Aim: Reproduce every line of the listing below word for word, keeping the same order.

Input for this task:

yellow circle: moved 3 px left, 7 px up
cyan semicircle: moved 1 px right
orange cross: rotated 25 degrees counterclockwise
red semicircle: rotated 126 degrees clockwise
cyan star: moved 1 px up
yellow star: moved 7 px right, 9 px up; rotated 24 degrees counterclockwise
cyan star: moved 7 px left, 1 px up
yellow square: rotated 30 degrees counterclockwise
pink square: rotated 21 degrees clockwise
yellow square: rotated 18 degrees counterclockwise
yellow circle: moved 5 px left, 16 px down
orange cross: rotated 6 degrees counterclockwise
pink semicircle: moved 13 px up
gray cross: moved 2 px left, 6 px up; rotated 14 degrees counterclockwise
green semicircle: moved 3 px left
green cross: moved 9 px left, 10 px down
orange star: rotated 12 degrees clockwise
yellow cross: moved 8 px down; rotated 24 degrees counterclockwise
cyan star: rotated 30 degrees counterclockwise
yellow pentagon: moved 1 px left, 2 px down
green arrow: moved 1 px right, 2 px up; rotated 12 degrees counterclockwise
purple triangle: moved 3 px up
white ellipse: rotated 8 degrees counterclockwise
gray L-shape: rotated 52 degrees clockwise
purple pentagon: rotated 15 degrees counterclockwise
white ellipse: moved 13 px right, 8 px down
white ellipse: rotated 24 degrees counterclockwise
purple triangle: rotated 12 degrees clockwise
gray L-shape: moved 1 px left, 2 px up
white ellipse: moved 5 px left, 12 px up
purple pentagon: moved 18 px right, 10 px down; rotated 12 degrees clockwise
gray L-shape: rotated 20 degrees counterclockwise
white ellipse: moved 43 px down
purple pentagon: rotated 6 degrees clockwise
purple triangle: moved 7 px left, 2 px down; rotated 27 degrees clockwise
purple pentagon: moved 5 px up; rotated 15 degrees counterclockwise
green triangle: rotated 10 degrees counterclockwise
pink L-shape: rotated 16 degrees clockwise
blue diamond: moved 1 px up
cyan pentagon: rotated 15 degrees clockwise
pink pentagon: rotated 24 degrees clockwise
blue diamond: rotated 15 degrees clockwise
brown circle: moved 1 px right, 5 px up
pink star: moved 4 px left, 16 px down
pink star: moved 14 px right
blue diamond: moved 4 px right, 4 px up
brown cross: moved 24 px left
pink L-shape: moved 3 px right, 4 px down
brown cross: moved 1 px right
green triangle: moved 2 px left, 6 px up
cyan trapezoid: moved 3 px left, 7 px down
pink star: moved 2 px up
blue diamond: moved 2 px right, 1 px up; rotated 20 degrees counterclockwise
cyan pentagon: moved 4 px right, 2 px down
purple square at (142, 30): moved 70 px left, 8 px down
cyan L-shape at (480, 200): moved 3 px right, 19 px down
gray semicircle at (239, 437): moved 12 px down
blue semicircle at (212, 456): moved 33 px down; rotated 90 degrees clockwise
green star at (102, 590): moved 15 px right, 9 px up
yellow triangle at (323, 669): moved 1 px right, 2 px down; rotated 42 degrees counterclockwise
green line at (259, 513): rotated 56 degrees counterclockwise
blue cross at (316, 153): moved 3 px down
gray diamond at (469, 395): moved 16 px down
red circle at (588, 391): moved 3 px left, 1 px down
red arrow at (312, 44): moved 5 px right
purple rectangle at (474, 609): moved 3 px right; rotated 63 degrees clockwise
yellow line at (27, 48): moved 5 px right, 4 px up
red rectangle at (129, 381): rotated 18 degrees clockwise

Full solution:
yellow circle: moved 3 px left, 7 px up
cyan semicircle: moved 1 px right
orange cross: rotated 25 degrees counterclockwise
red semicircle: rotated 126 degrees clockwise
cyan star: moved 1 px up
yellow star: moved 7 px right, 9 px up; rotated 24 degrees counterclockwise
cyan star: moved 7 px left, 1 px up
yellow square: rotated 30 degrees counterclockwise
pink square: rotated 21 degrees clockwise
yellow square: rotated 18 degrees counterclockwise
yellow circle: moved 5 px left, 16 px down
orange cross: rotated 6 degrees counterclockwise
pink semicircle: moved 13 px up
gray cross: moved 2 px left, 6 px up; rotated 14 degrees counterclockwise
green semicircle: moved 3 px left
green cross: moved 9 px left, 10 px down
orange star: rotated 12 degrees clockwise
yellow cross: moved 8 px down; rotated 24 degrees counterclockwise
cyan star: rotated 30 degrees counterclockwise
yellow pentagon: moved 1 px left, 2 px down
green arrow: moved 1 px right, 2 px up; rotated 12 degrees counterclockwise
purple triangle: moved 3 px up
white ellipse: rotated 8 degrees counterclockwise
gray L-shape: rotated 52 degrees clockwise
purple pentagon: rotated 15 degrees counterclockwise
white ellipse: moved 13 px right, 8 px down
white ellipse: rotated 24 degrees counterclockwise
purple triangle: rotated 12 degrees clockwise
gray L-shape: moved 1 px left, 2 px up
white ellipse: moved 5 px left, 12 px up
purple pentagon: moved 18 px right, 10 px down; rotated 12 degrees clockwise
gray L-shape: rotated 20 degrees counterclockwise
white ellipse: moved 43 px down
purple pentagon: rotated 6 degrees clockwise
purple triangle: moved 7 px left, 2 px down; rotated 27 degrees clockwise
purple pentagon: moved 5 px up; rotated 15 degrees counterclockwise
green triangle: rotated 10 degrees counterclockwise
pink L-shape: rotated 16 degrees clockwise
blue diamond: moved 1 px up
cyan pentagon: rotated 15 degrees clockwise
pink pentagon: rotated 24 degrees clockwise
blue diamond: rotated 15 degrees clockwise
brown circle: moved 1 px right, 5 px up
pink star: moved 4 px left, 16 px down
pink star: moved 14 px right
blue diamond: moved 4 px right, 4 px up
brown cross: moved 24 px left
pink L-shape: moved 3 px right, 4 px down
brown cross: moved 1 px right
green triangle: moved 2 px left, 6 px up
cyan trapezoid: moved 3 px left, 7 px down
pink star: moved 2 px up
blue diamond: moved 2 px right, 1 px up; rotated 20 degrees counterclockwise
cyan pentagon: moved 4 px right, 2 px down
purple square at (142, 30): moved 70 px left, 8 px down
cyan L-shape at (480, 200): moved 3 px right, 19 px down
gray semicircle at (239, 437): moved 12 px down
blue semicircle at (212, 456): moved 33 px down; rotated 90 degrees clockwise
green star at (102, 590): moved 15 px right, 9 px up
yellow triangle at (323, 669): moved 1 px right, 2 px down; rotated 42 degrees counterclockwise
green line at (259, 513): rotated 56 degrees counterclockwise
blue cross at (316, 153): moved 3 px down
gray diamond at (469, 395): moved 16 px down
red circle at (588, 391): moved 3 px left, 1 px down
red arrow at (312, 44): moved 5 px right
purple rectangle at (474, 609): moved 3 px right; rotated 63 degrees clockwise
yellow line at (27, 48): moved 5 px right, 4 px up
red rectangle at (129, 381): rotated 18 degrees clockwise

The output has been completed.